**WHAT TO WORK ON:**
In the records below, find every line with the word "NMOS" and copy it.

**DATASET EXTRACT:**
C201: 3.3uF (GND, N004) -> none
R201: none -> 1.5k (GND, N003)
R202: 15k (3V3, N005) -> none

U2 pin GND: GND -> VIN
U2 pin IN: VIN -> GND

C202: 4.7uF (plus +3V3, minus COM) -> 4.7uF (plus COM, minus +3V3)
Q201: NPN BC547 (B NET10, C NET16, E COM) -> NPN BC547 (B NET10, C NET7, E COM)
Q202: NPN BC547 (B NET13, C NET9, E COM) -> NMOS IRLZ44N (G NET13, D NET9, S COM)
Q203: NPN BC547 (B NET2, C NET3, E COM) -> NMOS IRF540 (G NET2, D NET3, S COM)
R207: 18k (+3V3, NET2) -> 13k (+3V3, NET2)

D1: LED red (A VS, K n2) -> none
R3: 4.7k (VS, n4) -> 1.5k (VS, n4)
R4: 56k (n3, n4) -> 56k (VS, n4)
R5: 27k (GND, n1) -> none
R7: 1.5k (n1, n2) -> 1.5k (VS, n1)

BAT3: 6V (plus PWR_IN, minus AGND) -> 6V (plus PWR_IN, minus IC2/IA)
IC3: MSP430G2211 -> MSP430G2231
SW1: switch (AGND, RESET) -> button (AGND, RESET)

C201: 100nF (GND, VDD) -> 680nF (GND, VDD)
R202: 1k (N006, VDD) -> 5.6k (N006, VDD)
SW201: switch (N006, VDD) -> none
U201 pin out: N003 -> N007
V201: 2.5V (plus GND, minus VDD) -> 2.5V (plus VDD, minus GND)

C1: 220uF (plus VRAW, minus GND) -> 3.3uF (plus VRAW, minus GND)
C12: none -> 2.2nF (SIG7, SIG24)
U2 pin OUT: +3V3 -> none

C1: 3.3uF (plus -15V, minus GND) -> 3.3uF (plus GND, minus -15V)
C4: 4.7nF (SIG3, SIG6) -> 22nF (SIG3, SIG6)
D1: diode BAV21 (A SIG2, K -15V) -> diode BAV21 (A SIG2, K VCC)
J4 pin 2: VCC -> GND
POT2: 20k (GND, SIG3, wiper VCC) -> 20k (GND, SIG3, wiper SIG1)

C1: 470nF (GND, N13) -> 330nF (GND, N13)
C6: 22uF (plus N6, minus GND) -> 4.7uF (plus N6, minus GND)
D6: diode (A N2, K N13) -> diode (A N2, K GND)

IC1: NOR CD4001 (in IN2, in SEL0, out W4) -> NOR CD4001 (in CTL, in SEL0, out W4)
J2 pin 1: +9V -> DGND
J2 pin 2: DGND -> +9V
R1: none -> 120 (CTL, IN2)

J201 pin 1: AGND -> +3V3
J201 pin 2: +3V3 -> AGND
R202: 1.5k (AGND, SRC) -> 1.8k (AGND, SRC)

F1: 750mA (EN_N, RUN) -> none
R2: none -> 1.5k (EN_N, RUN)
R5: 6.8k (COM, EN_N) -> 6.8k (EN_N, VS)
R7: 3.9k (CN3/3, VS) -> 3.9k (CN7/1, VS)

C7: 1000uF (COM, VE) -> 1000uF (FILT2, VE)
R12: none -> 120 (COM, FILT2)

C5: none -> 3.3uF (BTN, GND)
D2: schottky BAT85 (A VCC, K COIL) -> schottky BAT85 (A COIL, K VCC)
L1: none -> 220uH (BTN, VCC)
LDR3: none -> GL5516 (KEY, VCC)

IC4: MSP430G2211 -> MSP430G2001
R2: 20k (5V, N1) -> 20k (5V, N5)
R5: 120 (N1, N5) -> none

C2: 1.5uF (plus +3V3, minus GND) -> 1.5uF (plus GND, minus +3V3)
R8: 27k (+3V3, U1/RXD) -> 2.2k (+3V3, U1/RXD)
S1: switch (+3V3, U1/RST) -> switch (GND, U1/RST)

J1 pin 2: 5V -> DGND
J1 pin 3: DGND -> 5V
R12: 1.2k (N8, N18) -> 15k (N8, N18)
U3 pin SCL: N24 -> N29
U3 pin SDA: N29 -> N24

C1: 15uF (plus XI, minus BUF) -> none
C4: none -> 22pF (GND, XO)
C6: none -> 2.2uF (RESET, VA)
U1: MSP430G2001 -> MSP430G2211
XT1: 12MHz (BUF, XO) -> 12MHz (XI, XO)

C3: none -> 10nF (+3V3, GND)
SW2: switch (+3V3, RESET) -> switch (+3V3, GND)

**ANSWER TO THE PROBLEM:**
Q202: NPN BC547 (B NET13, C NET9, E COM) -> NMOS IRLZ44N (G NET13, D NET9, S COM)
Q203: NPN BC547 (B NET2, C NET3, E COM) -> NMOS IRF540 (G NET2, D NET3, S COM)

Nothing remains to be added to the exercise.